→ **Task item**: Reproduce precisely the lines between the start of the data below and the line with "FAN3 pin SIG: A7 -> B8", both included.

── Excerpted data ──

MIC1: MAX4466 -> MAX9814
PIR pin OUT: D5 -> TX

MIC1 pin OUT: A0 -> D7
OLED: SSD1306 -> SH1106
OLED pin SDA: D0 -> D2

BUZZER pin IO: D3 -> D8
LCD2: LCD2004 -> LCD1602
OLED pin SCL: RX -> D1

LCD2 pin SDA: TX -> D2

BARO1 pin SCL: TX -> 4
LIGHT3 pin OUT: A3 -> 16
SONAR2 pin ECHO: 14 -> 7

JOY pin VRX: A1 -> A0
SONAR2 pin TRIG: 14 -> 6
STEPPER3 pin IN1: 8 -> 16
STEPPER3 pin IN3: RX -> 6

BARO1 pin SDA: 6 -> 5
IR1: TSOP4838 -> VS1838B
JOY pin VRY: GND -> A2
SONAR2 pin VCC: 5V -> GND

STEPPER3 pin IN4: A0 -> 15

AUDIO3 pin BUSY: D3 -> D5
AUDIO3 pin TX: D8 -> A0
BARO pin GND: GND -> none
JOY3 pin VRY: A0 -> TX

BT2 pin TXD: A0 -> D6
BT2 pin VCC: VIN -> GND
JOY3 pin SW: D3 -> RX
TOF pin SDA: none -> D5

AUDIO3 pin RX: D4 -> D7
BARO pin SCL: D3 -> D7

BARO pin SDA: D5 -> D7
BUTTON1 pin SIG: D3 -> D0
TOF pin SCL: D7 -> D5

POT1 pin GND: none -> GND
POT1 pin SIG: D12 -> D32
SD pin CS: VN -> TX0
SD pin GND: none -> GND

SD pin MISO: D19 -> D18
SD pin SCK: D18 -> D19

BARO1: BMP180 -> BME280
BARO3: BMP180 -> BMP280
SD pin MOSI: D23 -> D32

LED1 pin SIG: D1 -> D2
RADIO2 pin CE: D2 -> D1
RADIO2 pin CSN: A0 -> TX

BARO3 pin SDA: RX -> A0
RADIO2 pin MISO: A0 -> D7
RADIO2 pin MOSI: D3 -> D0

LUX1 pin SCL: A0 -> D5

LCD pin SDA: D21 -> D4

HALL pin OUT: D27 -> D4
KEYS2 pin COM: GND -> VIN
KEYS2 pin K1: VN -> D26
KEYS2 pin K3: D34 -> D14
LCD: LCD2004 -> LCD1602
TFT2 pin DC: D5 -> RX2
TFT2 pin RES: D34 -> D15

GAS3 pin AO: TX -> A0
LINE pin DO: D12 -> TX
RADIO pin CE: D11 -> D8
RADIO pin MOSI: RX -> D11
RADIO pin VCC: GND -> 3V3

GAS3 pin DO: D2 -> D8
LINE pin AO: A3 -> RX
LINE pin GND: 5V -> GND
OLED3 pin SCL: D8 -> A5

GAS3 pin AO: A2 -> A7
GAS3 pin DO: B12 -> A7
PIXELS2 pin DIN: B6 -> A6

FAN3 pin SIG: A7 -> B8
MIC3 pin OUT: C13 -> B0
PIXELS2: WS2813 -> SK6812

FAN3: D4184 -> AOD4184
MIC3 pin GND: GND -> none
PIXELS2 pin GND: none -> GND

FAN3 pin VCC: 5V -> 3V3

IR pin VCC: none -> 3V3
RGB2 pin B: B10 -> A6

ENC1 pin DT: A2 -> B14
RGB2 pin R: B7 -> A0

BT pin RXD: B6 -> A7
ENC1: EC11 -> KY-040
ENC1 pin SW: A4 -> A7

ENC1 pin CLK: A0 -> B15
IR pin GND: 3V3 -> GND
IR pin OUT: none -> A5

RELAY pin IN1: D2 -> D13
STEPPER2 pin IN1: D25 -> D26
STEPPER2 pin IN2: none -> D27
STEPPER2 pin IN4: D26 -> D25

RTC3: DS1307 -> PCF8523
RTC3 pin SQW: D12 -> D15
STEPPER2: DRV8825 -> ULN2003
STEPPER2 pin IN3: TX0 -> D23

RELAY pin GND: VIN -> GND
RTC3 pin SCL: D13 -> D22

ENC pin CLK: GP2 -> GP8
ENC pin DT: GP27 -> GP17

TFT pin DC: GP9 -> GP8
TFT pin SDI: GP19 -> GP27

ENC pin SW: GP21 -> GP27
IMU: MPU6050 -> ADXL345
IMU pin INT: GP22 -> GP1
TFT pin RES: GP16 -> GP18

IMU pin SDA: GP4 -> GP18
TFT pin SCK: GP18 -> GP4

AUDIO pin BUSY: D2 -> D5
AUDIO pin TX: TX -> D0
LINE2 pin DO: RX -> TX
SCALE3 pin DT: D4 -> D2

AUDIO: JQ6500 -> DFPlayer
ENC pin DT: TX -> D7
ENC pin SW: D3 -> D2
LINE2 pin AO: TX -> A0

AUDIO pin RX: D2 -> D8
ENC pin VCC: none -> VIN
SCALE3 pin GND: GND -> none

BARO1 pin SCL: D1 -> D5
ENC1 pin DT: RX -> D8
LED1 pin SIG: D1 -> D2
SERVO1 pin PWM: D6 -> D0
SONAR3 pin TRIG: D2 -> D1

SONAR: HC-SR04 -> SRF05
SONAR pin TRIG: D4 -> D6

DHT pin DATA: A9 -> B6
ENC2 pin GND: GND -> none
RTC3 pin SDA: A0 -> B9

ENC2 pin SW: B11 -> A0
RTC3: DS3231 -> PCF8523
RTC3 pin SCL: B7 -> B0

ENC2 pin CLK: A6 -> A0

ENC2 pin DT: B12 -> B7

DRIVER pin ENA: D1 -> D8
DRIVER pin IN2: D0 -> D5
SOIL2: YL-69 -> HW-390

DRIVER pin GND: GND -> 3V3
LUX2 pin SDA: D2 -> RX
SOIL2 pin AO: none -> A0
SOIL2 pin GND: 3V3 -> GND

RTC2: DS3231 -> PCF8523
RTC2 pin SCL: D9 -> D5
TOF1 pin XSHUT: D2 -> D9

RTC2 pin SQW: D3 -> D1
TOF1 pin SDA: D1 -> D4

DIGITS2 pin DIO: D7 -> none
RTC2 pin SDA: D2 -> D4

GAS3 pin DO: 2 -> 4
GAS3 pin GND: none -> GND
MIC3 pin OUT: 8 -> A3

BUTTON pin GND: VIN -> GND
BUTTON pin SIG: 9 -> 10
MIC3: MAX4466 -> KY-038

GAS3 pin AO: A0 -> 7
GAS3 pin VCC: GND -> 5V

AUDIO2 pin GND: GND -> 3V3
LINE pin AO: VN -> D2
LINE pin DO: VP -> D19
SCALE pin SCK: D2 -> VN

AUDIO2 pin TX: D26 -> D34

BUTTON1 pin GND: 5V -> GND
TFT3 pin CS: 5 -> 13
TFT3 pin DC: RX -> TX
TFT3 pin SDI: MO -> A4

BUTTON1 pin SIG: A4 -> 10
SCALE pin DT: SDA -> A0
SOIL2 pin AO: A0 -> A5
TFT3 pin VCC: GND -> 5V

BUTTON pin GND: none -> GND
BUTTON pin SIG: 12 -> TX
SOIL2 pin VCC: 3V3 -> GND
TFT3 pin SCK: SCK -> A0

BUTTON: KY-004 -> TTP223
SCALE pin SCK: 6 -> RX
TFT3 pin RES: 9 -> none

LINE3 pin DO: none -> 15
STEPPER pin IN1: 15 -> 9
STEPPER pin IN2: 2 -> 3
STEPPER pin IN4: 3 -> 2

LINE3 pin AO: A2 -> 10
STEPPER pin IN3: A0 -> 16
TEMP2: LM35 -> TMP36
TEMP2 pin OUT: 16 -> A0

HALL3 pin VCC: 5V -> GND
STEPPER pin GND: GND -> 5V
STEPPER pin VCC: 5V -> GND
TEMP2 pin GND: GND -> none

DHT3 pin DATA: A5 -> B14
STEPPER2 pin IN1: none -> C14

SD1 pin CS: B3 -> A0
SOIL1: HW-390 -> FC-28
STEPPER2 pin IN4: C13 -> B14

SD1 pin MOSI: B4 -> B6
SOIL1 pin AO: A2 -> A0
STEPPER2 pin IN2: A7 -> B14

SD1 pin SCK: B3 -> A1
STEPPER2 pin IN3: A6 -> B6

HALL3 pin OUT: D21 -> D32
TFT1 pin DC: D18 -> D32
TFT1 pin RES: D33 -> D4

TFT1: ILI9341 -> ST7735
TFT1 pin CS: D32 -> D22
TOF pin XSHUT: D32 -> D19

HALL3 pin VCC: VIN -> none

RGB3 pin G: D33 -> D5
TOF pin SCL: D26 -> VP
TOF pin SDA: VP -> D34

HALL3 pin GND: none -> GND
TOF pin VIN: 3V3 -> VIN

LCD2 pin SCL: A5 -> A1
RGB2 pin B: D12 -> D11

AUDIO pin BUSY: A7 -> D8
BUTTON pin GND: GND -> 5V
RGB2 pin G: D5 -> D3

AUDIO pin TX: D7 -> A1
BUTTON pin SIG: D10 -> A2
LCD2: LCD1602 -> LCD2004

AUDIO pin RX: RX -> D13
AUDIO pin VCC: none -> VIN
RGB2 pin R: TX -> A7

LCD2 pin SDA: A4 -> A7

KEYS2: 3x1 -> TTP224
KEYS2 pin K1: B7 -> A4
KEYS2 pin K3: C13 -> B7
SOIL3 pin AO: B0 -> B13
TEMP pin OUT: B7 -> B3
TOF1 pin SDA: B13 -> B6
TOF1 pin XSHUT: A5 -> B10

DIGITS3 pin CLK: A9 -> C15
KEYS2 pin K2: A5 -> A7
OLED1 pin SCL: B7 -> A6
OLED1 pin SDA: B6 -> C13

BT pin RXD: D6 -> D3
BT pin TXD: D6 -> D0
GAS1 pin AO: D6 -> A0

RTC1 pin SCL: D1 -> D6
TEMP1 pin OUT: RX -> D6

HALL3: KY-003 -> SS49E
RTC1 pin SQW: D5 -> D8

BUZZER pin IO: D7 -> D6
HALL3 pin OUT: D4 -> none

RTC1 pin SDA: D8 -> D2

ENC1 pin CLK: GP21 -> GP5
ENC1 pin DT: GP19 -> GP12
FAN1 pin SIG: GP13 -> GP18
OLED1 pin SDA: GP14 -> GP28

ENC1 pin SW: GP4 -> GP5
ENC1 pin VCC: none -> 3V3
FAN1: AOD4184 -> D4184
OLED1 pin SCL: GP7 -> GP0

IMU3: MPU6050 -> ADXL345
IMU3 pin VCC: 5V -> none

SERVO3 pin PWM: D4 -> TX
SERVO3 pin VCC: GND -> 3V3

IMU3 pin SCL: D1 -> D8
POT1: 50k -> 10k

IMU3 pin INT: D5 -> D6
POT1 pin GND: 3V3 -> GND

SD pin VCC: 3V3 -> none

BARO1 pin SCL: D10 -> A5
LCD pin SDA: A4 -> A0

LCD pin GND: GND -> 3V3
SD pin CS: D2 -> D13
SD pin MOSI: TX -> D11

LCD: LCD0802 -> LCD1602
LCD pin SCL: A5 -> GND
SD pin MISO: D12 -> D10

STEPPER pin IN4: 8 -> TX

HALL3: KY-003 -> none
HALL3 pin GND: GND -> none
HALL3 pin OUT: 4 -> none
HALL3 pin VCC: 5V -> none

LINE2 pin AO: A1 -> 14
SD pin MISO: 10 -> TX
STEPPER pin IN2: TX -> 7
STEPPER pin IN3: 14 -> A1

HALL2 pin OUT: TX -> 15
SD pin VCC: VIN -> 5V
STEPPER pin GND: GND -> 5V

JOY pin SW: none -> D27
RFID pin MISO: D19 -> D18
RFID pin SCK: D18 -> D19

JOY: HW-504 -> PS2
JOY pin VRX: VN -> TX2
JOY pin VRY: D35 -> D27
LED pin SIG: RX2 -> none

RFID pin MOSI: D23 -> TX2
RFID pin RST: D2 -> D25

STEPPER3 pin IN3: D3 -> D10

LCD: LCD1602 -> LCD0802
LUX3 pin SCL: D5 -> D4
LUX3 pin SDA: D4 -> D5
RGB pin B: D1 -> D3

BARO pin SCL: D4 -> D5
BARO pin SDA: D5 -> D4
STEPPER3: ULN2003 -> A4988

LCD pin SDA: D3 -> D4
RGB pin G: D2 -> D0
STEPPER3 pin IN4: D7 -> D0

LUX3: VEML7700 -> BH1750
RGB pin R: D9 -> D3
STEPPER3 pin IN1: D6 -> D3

───

→ **Answer area**:
MIC1: MAX4466 -> MAX9814
PIR pin OUT: D5 -> TX

MIC1 pin OUT: A0 -> D7
OLED: SSD1306 -> SH1106
OLED pin SDA: D0 -> D2

BUZZER pin IO: D3 -> D8
LCD2: LCD2004 -> LCD1602
OLED pin SCL: RX -> D1

LCD2 pin SDA: TX -> D2

BARO1 pin SCL: TX -> 4
LIGHT3 pin OUT: A3 -> 16
SONAR2 pin ECHO: 14 -> 7

JOY pin VRX: A1 -> A0
SONAR2 pin TRIG: 14 -> 6
STEPPER3 pin IN1: 8 -> 16
STEPPER3 pin IN3: RX -> 6

BARO1 pin SDA: 6 -> 5
IR1: TSOP4838 -> VS1838B
JOY pin VRY: GND -> A2
SONAR2 pin VCC: 5V -> GND

STEPPER3 pin IN4: A0 -> 15

AUDIO3 pin BUSY: D3 -> D5
AUDIO3 pin TX: D8 -> A0
BARO pin GND: GND -> none
JOY3 pin VRY: A0 -> TX

BT2 pin TXD: A0 -> D6
BT2 pin VCC: VIN -> GND
JOY3 pin SW: D3 -> RX
TOF pin SDA: none -> D5

AUDIO3 pin RX: D4 -> D7
BARO pin SCL: D3 -> D7

BARO pin SDA: D5 -> D7
BUTTON1 pin SIG: D3 -> D0
TOF pin SCL: D7 -> D5

POT1 pin GND: none -> GND
POT1 pin SIG: D12 -> D32
SD pin CS: VN -> TX0
SD pin GND: none -> GND

SD pin MISO: D19 -> D18
SD pin SCK: D18 -> D19

BARO1: BMP180 -> BME280
BARO3: BMP180 -> BMP280
SD pin MOSI: D23 -> D32

LED1 pin SIG: D1 -> D2
RADIO2 pin CE: D2 -> D1
RADIO2 pin CSN: A0 -> TX

BARO3 pin SDA: RX -> A0
RADIO2 pin MISO: A0 -> D7
RADIO2 pin MOSI: D3 -> D0

LUX1 pin SCL: A0 -> D5

LCD pin SDA: D21 -> D4

HALL pin OUT: D27 -> D4
KEYS2 pin COM: GND -> VIN
KEYS2 pin K1: VN -> D26
KEYS2 pin K3: D34 -> D14
LCD: LCD2004 -> LCD1602
TFT2 pin DC: D5 -> RX2
TFT2 pin RES: D34 -> D15

GAS3 pin AO: TX -> A0
LINE pin DO: D12 -> TX
RADIO pin CE: D11 -> D8
RADIO pin MOSI: RX -> D11
RADIO pin VCC: GND -> 3V3

GAS3 pin DO: D2 -> D8
LINE pin AO: A3 -> RX
LINE pin GND: 5V -> GND
OLED3 pin SCL: D8 -> A5

GAS3 pin AO: A2 -> A7
GAS3 pin DO: B12 -> A7
PIXELS2 pin DIN: B6 -> A6

FAN3 pin SIG: A7 -> B8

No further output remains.